WHAT TO PRODUCE – For the data below, restate word for word only the lines from the line containing "(88, 288) = (470, 442): none" through the line containing "(273, 237) = (582, 338): orange", both ends included.

DATA SHOWN –
• • • •

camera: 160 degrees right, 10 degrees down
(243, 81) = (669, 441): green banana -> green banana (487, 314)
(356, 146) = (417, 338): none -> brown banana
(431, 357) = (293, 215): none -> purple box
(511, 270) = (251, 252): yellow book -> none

• • • •

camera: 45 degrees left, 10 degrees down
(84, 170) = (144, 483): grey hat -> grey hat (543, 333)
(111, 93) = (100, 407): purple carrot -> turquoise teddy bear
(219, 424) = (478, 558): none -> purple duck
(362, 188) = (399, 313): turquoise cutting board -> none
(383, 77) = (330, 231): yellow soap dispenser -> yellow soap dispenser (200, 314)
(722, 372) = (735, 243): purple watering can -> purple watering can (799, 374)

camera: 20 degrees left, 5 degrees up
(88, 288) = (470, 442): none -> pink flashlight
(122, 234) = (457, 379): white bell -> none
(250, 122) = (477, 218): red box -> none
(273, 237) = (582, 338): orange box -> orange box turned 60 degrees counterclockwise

• • • •

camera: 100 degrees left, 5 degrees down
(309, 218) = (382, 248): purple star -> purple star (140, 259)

• • • •

EXERCISE ANSWER –
(88, 288) = (470, 442): none -> pink flashlight
(122, 234) = (457, 379): white bell -> none
(250, 122) = (477, 218): red box -> none
(273, 237) = (582, 338): orange box -> orange box turned 60 degrees counterclockwise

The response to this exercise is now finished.